**Work to be completed**
Return exactly the lines of the entries that start at the line containing "SOIL3 pin AO: A1 -> A4" and continue to the last line. Omit the pictures.

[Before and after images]
■ ■ ■ ■ ■

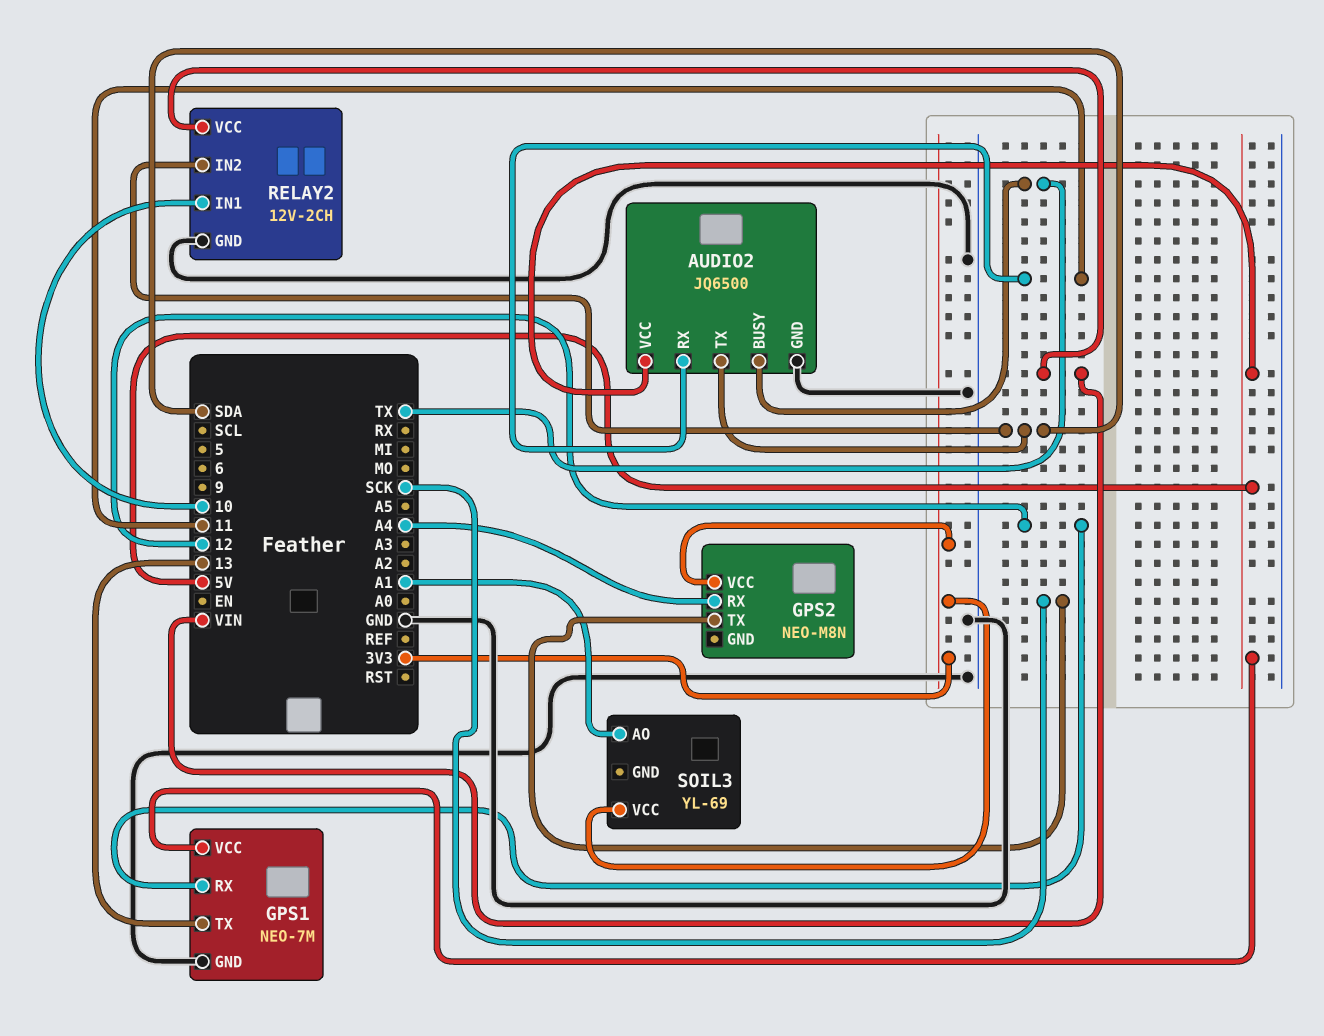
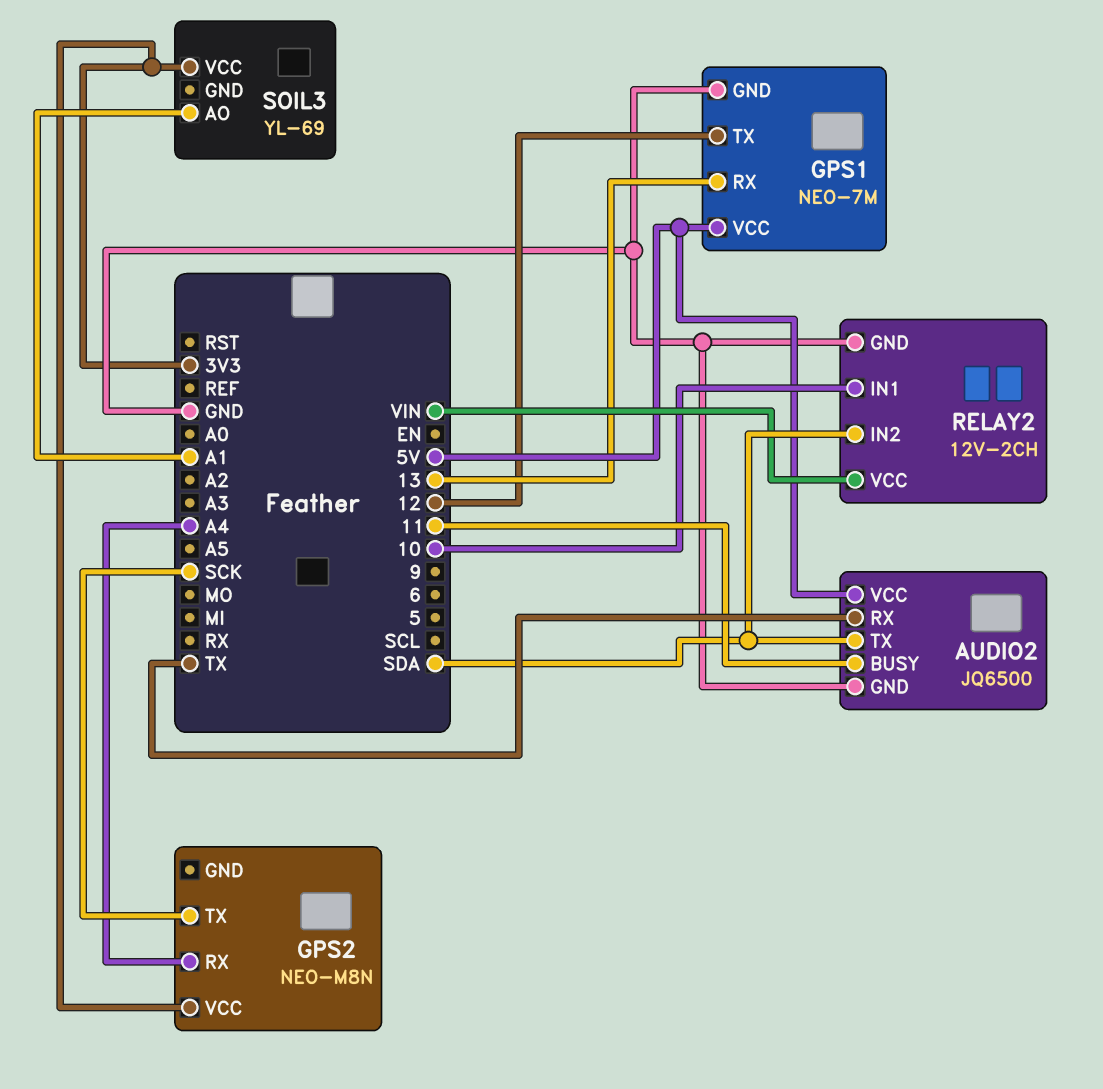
AUDIO2 pin BUSY: TX -> 11
AUDIO2 pin RX: 11 -> TX
GPS1 pin RX: 12 -> 13
GPS1 pin TX: 13 -> 12

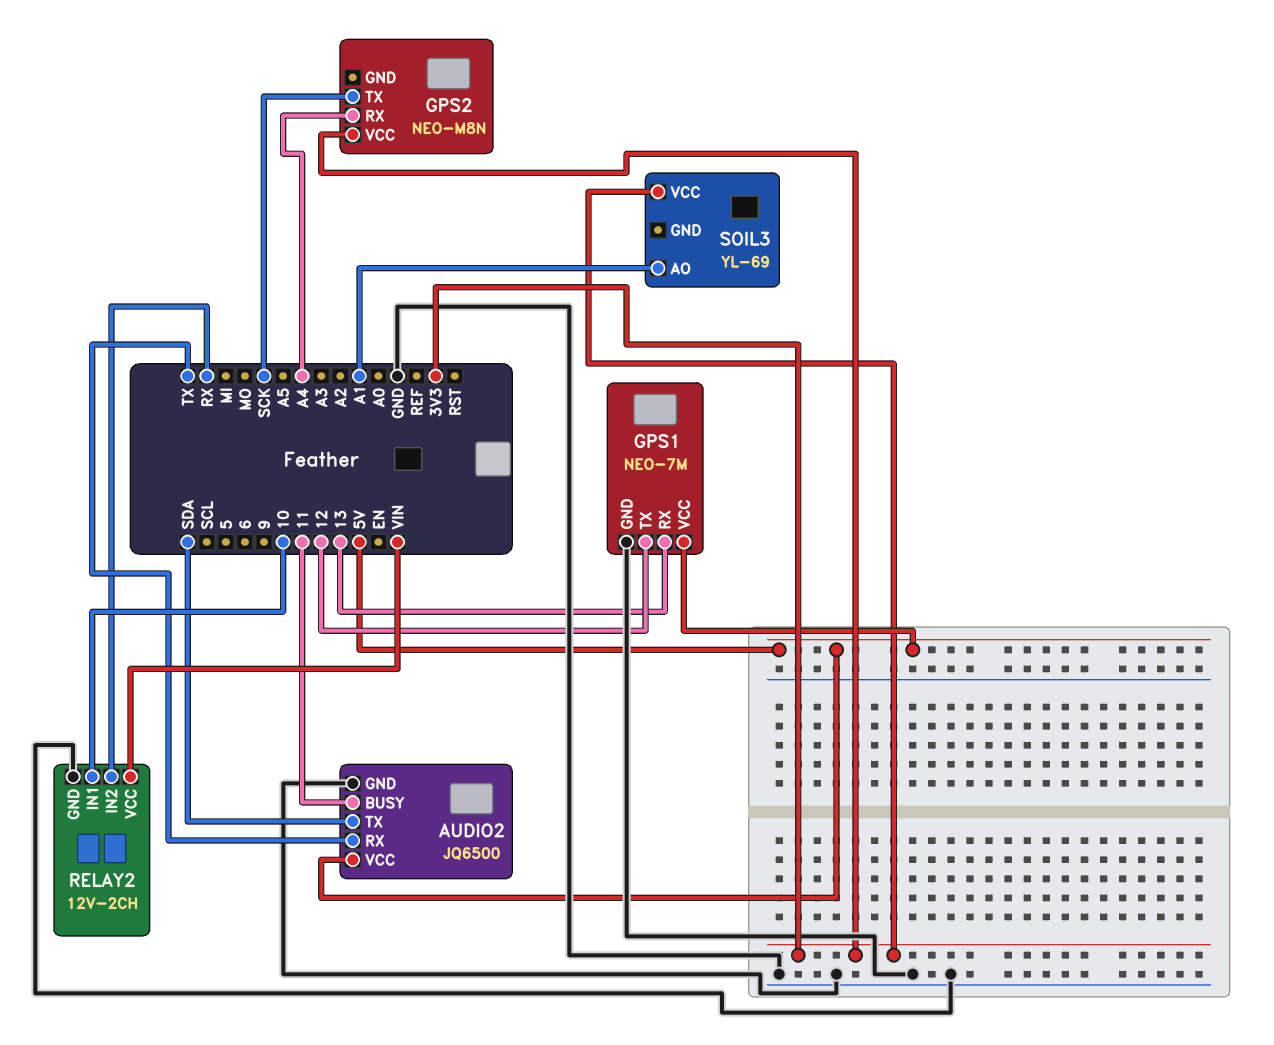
RELAY2 pin IN2: SDA -> RX

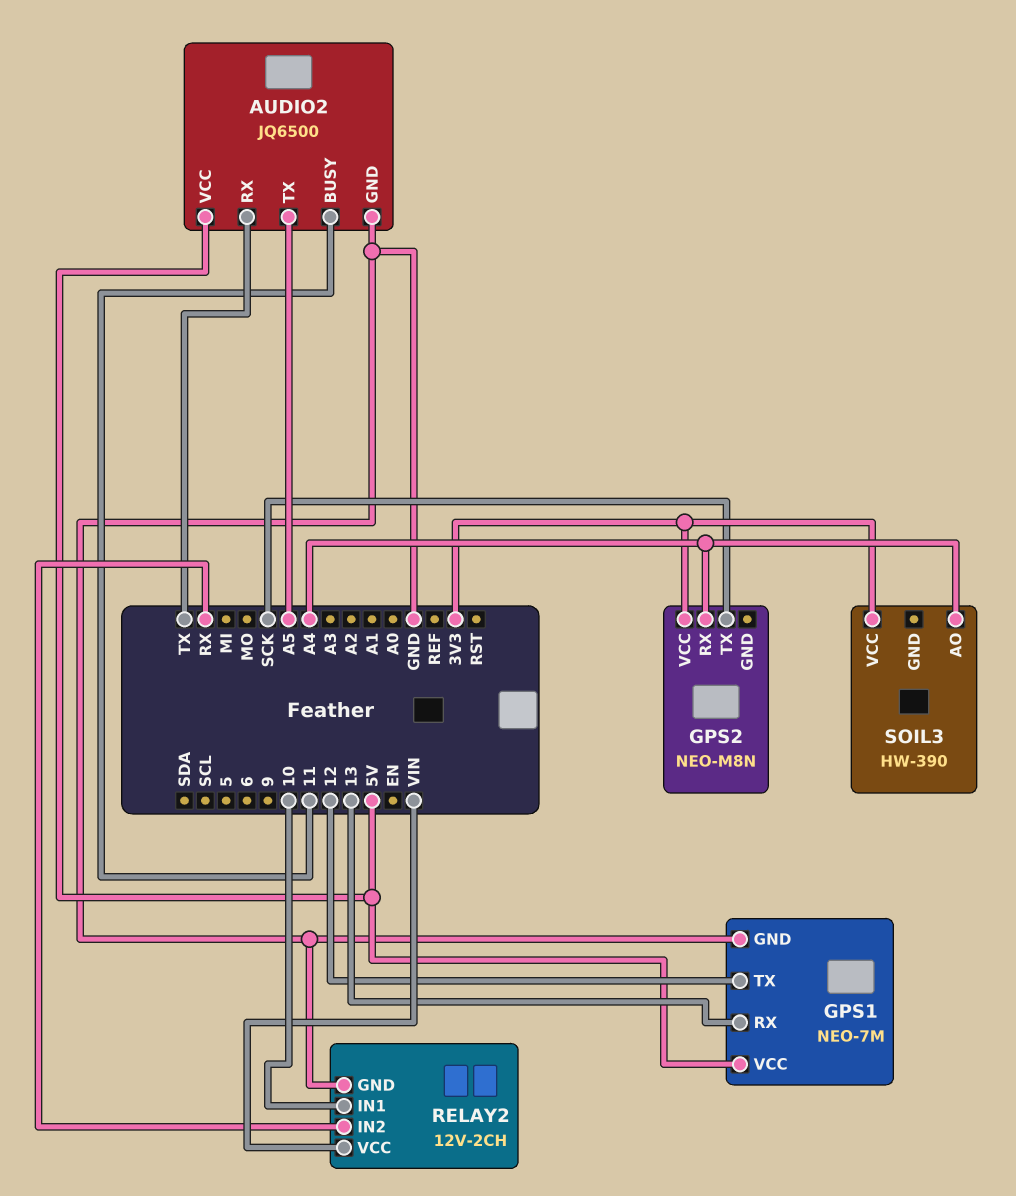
AUDIO2 pin TX: SDA -> A5
SOIL3: YL-69 -> HW-390
SOIL3 pin AO: A1 -> A4

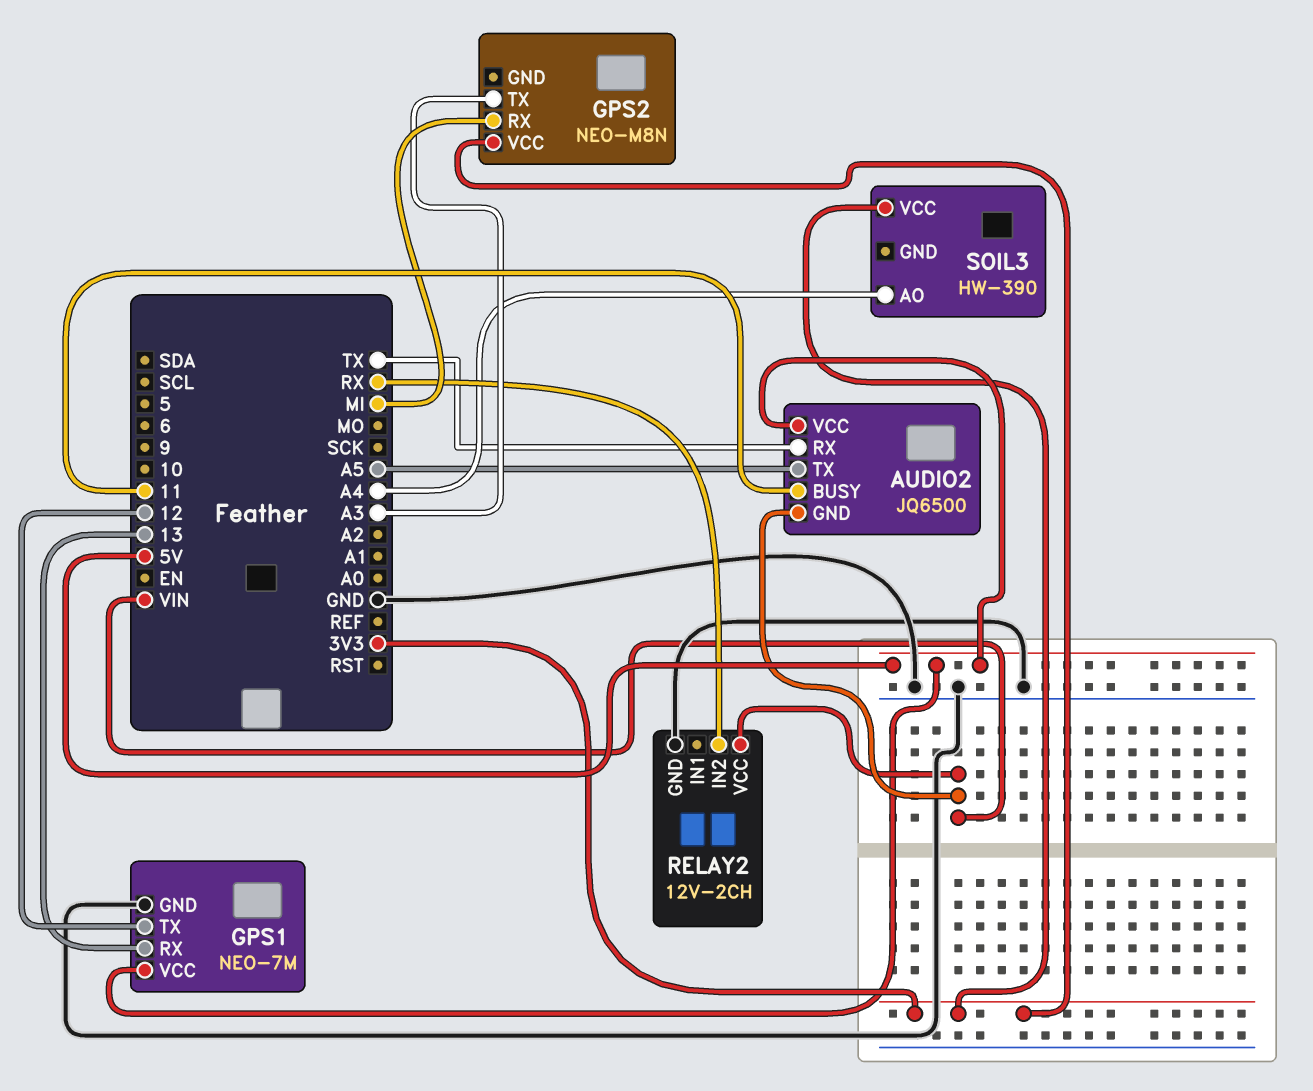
AUDIO2 pin GND: GND -> VIN
GPS2 pin RX: A4 -> MI
GPS2 pin TX: SCK -> A3
RELAY2 pin IN1: 10 -> none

■ ■ ■ ■ ■

**Solution for this exercise**
SOIL3 pin AO: A1 -> A4

AUDIO2 pin GND: GND -> VIN
GPS2 pin RX: A4 -> MI
GPS2 pin TX: SCK -> A3
RELAY2 pin IN1: 10 -> none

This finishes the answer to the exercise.